**THE TASK:** Pictures stay out of the copy. Retype exactly the lines below from the one with "yellow square: (260, 139)" through the one with "purple line: (170, 83)".
┌──
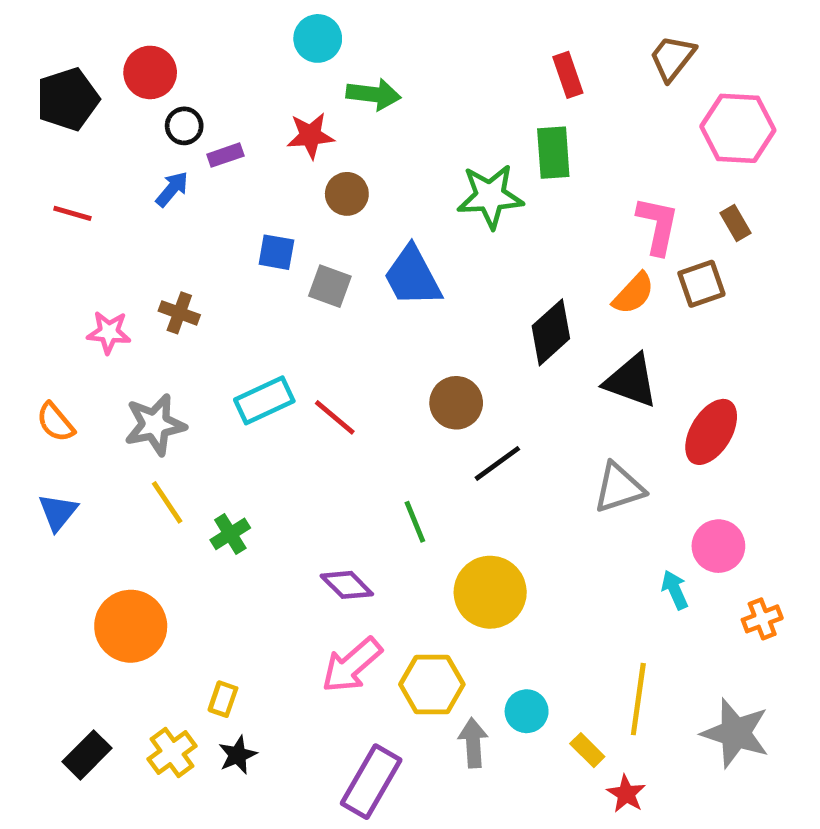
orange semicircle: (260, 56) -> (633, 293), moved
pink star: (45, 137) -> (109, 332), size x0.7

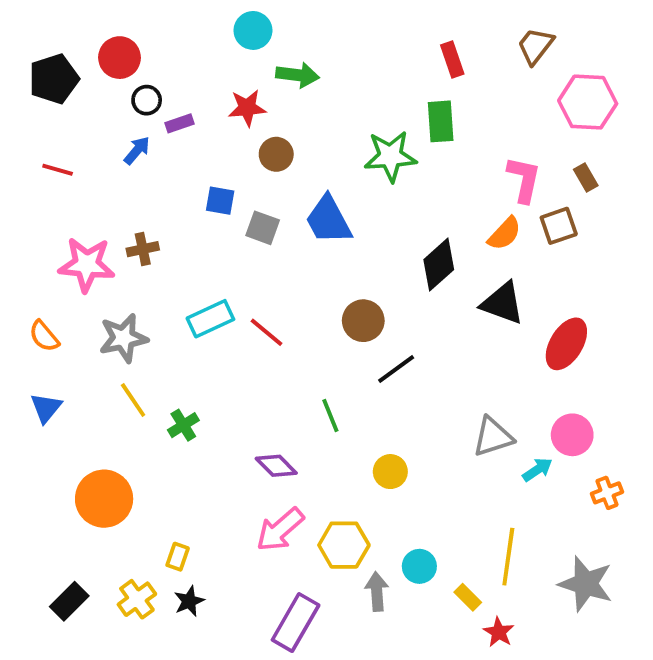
brown cross: (179, 313) -> (143, 249), turned -32
pink star: (109, 332) -> (87, 265), size x1.6
gray triangle: (619, 488) -> (493, 437), moved
cyan arrow: (675, 590) -> (537, 470), turned 80
yellow circle: (490, 592) -> (390, 472), size x0.6

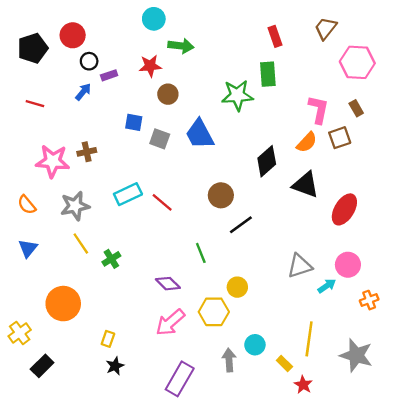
yellow hexagon: (344, 545) -> (214, 312), moved
yellow cross: (137, 599) -> (20, 333), moved

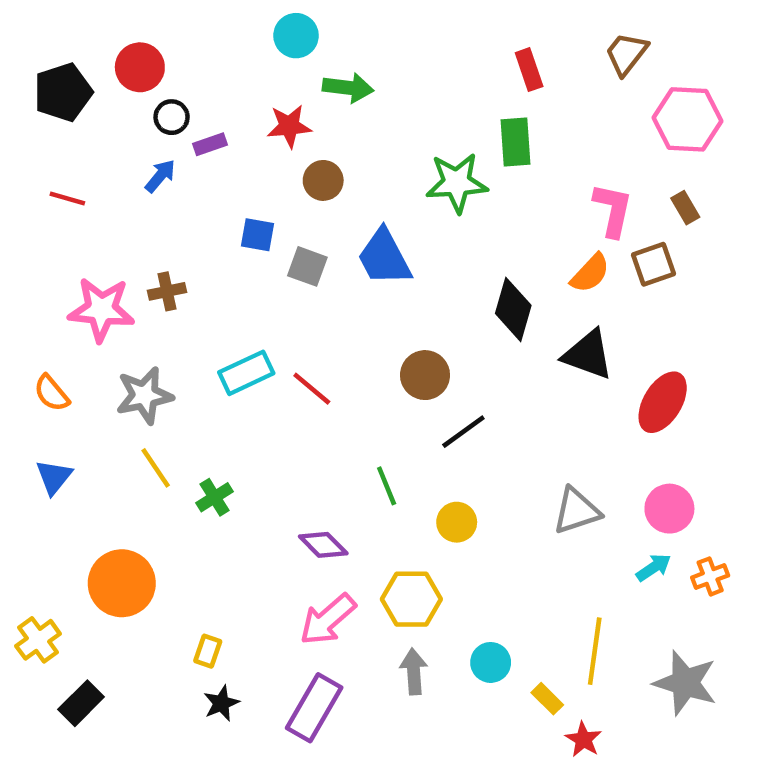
black diamond: (267, 161) -> (513, 309), turned -32
cyan arrow: (327, 286) -> (654, 567), moved
yellow circle: (237, 287) -> (457, 522), moved
gray arrow: (229, 360) -> (414, 672), moved
purple rectangle: (180, 379) -> (314, 708), moved

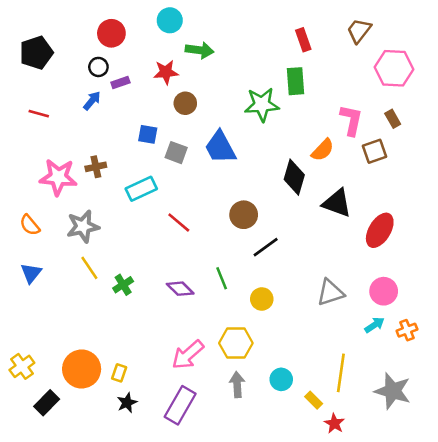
red circle: (140, 67) -> (111, 33), moved
orange semicircle: (590, 273) -> (323, 150), moved
cyan rectangle: (246, 373) -> (141, 189), moved
purple diamond: (323, 545) -> (180, 289), moved
orange circle: (122, 583) -> (82, 369), moved

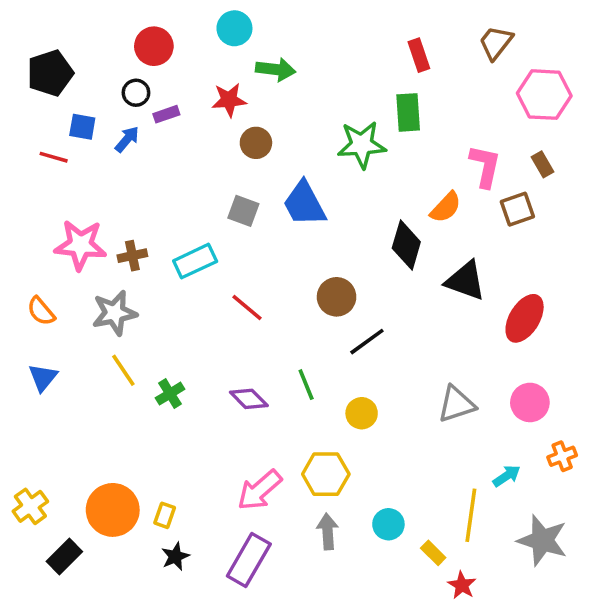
blue square: (148, 134) -> (82, 127), moved
brown cross: (96, 167) -> (132, 256), moved
cyan arrow: (375, 325) -> (507, 476), moved

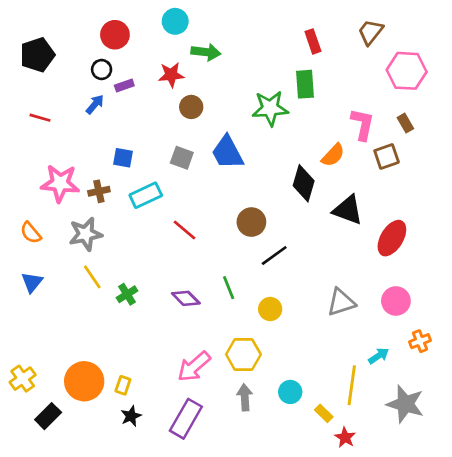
blue square: (82, 127) -> (123, 158), moved

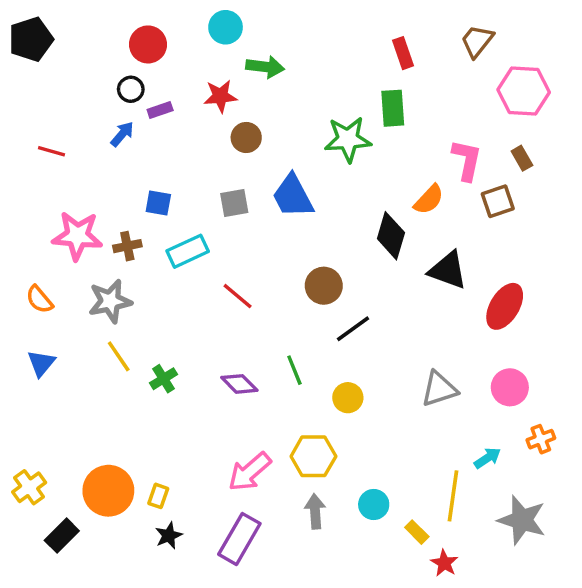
black pentagon: (37, 55) -> (31, 39), moved
gray square: (182, 158) -> (234, 203), turned -30

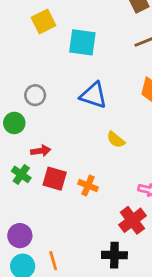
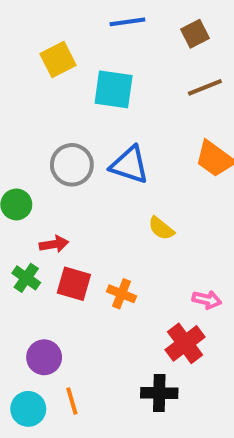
gray circle: (35, 95) -> (72, 165), moved, size x1.4
purple circle: (20, 236) -> (44, 357), moved

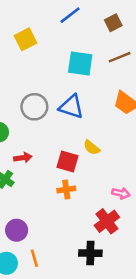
blue line: (127, 22) -> (70, 15), turned -30
cyan square: (114, 89) -> (80, 64), moved
red square: (74, 284) -> (67, 161), moved
orange cross: (122, 294) -> (66, 189), turned -30

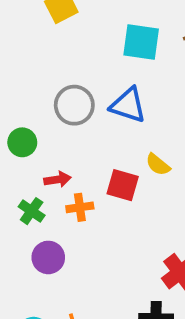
orange cross: (66, 189) -> (80, 207), moved
purple circle: (17, 230) -> (48, 257), moved

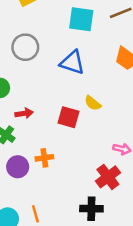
gray circle: (74, 105) -> (25, 47), moved
orange cross: (80, 207) -> (44, 158), moved

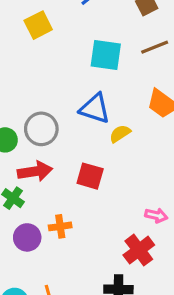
gray circle: (25, 47) -> (41, 129), moved
yellow semicircle: (93, 103) -> (120, 134), moved, turned 108
red arrow: (24, 113) -> (35, 171), size x1.5

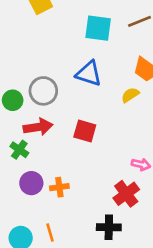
yellow semicircle: (120, 134) -> (130, 95), moved
orange cross: (60, 226) -> (59, 187), moved

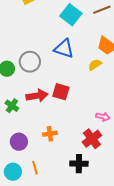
cyan square: (98, 28) -> (71, 15), turned 30
red arrow: (38, 127) -> (37, 96), moved
purple circle: (31, 183) -> (19, 142), moved
orange cross: (59, 187) -> (50, 134), moved

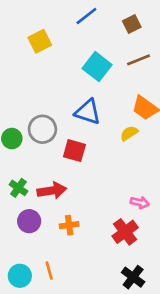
red square: (61, 92) -> (74, 151), moved
red arrow: (37, 96) -> (52, 191), moved
purple circle: (19, 142) -> (29, 221), moved
black cross: (79, 164) -> (133, 277), moved, turned 36

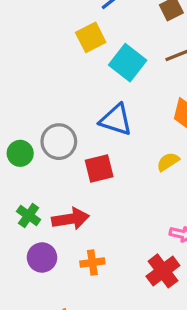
yellow square: (40, 41) -> (91, 37), moved
yellow semicircle: (129, 133) -> (168, 162), moved
red square: (74, 151) -> (99, 168), turned -30

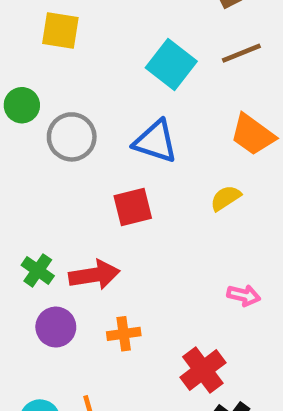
yellow square: (91, 37) -> (60, 31), moved, turned 36
gray circle: (59, 142) -> (72, 137), moved
green circle: (20, 153) -> (22, 105), moved
red cross: (163, 271) -> (203, 370), moved

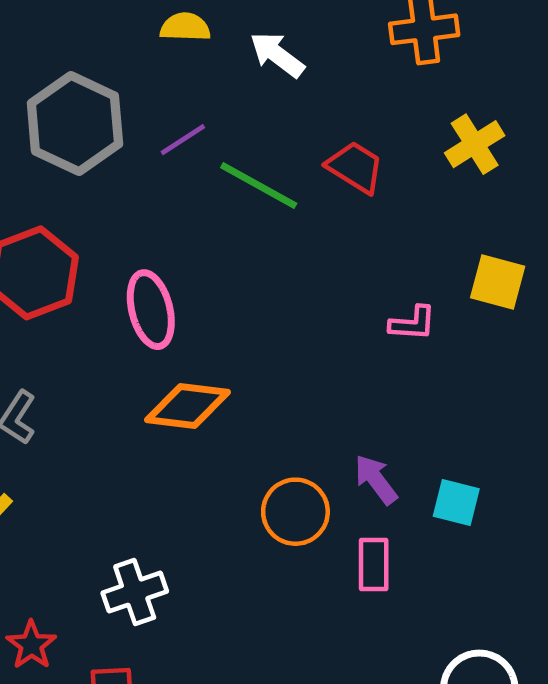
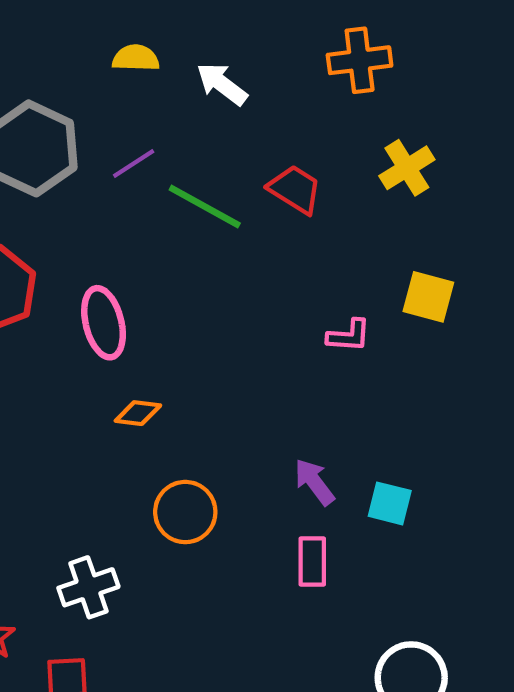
orange diamond: (188, 406) -> (138, 413), size x0.6
orange circle: (295, 512) -> (185, 512), moved

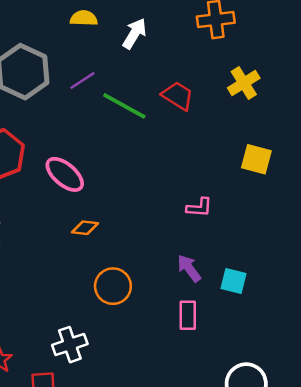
white arrow: (222, 84) -> (135, 34), turned 84
pink ellipse: (104, 323) -> (65, 174), turned -36
pink L-shape: (349, 336) -> (199, 207), moved
white cross: (88, 587) -> (70, 345), moved

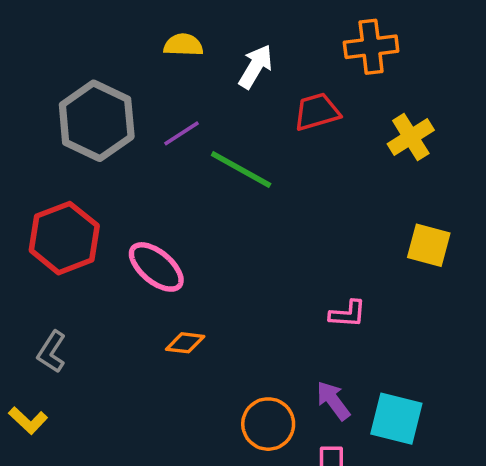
red trapezoid: (178, 96) -> (317, 112), moved, turned -48
cyan square: (234, 281) -> (396, 419), size x1.4
orange circle: (113, 286) -> (268, 424), moved

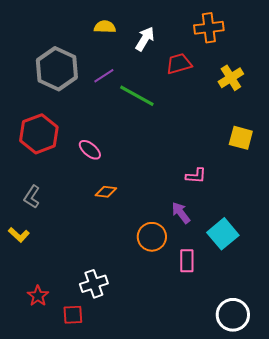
pink ellipse: (156, 267) -> (90, 150), size x0.7
purple arrow: (333, 401) -> (181, 213), moved
cyan square: (396, 419) -> (223, 234), turned 36

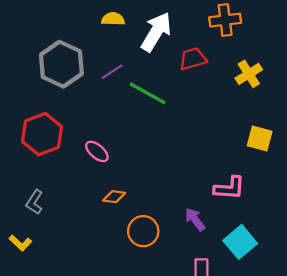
white arrow: (145, 39) -> (156, 32), size x1.5
pink L-shape: (196, 176) -> (229, 188), moved, size x1.4
orange circle: (152, 237) -> (143, 231), moved

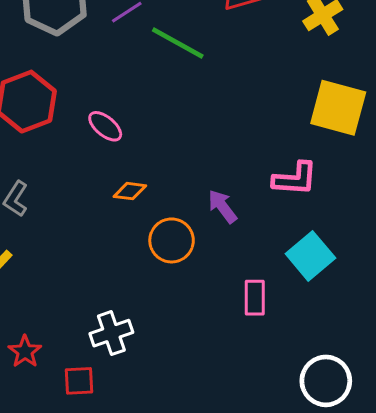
yellow square: (260, 139) -> (338, 108), size x1.5
purple arrow: (195, 219) -> (222, 207), moved

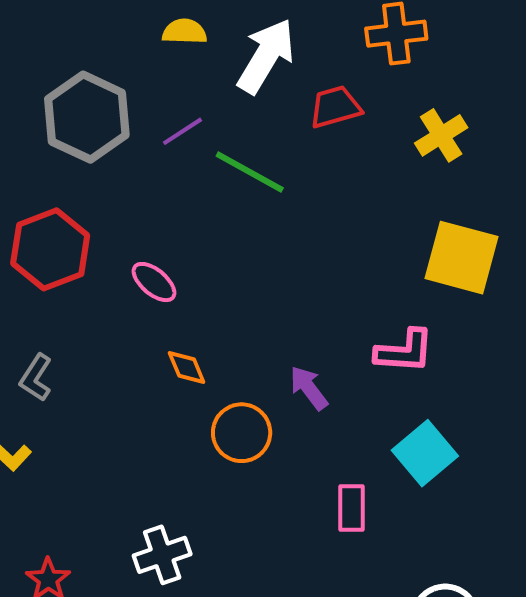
orange diamond: (130, 191) -> (187, 368), turned 60

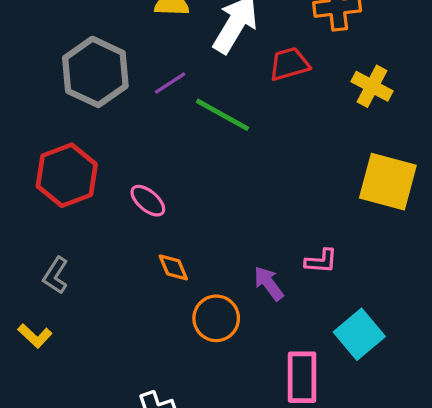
yellow cross: (441, 135) -> (372, 86), turned -30
pink L-shape: (404, 351) -> (321, 261), moved, size x0.7
pink rectangle: (352, 508) -> (302, 377), size x1.4

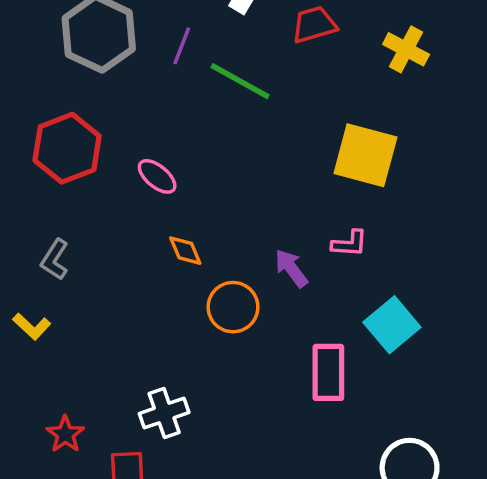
purple line: (170, 83) -> (182, 46), turned -36
yellow square: (388, 182) -> (365, 155), moved

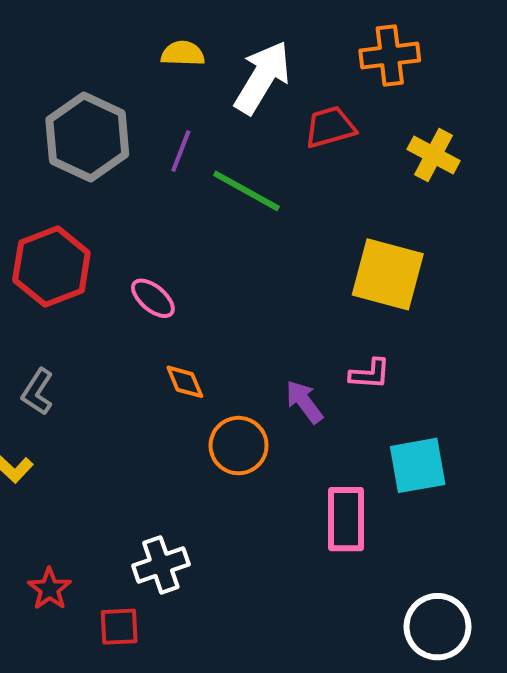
cyan square: (392, 325) -> (418, 465), turned 30

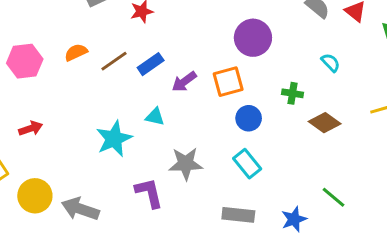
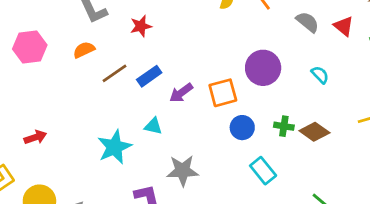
purple circle: (253, 38) -> (263, 68), moved
orange semicircle: (76, 52) -> (84, 50), moved
pink hexagon: (25, 61) -> (30, 47), moved
green cross: (292, 93) -> (284, 126), moved
cyan rectangle: (247, 164) -> (263, 171), moved

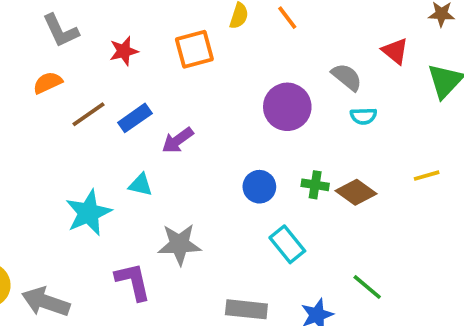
gray semicircle: (308, 22) -> (347, 77), moved
cyan semicircle: (320, 75) -> (363, 116), turned 132
orange square: (223, 93) -> (194, 49), moved

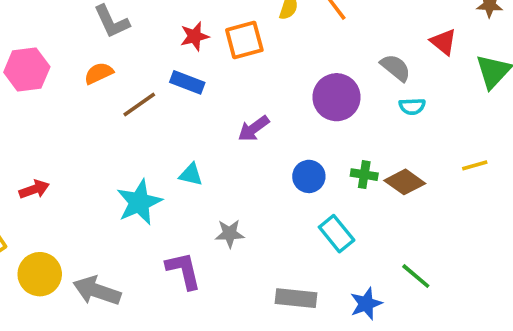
red star: (124, 51) -> (195, 36), moved
blue rectangle: (135, 118) -> (187, 82), moved, turned 56
purple arrow: (178, 140) -> (254, 129), moved
gray star: (180, 244) -> (230, 234), size x0.7

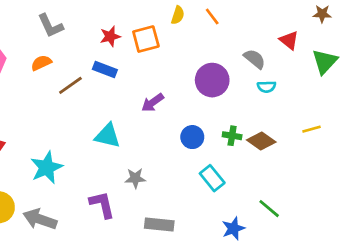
cyan triangle: (191, 175) -> (107, 136), size x1.5
cyan star: (139, 202) -> (47, 168), moved
gray rectangle: (296, 298) -> (159, 224), moved

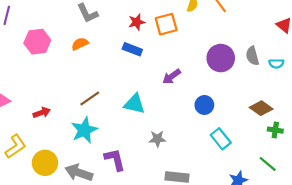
gray semicircle: (255, 59) -> (252, 56), moved, turned -144
brown line: (70, 85) -> (90, 98), moved
cyan semicircle: (266, 87) -> (276, 63), moved
green cross: (232, 136) -> (275, 130), moved
purple L-shape: (102, 205) -> (115, 160), moved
└──
**RESPONSE TO THIS TASK:**
yellow square: (260, 139) -> (338, 108), size x1.5
purple arrow: (195, 219) -> (222, 207), moved

orange diamond: (130, 191) -> (187, 368), turned 60

yellow cross: (441, 135) -> (372, 86), turned -30
pink L-shape: (404, 351) -> (321, 261), moved, size x0.7
pink rectangle: (352, 508) -> (302, 377), size x1.4

purple line: (170, 83) -> (182, 46), turned -36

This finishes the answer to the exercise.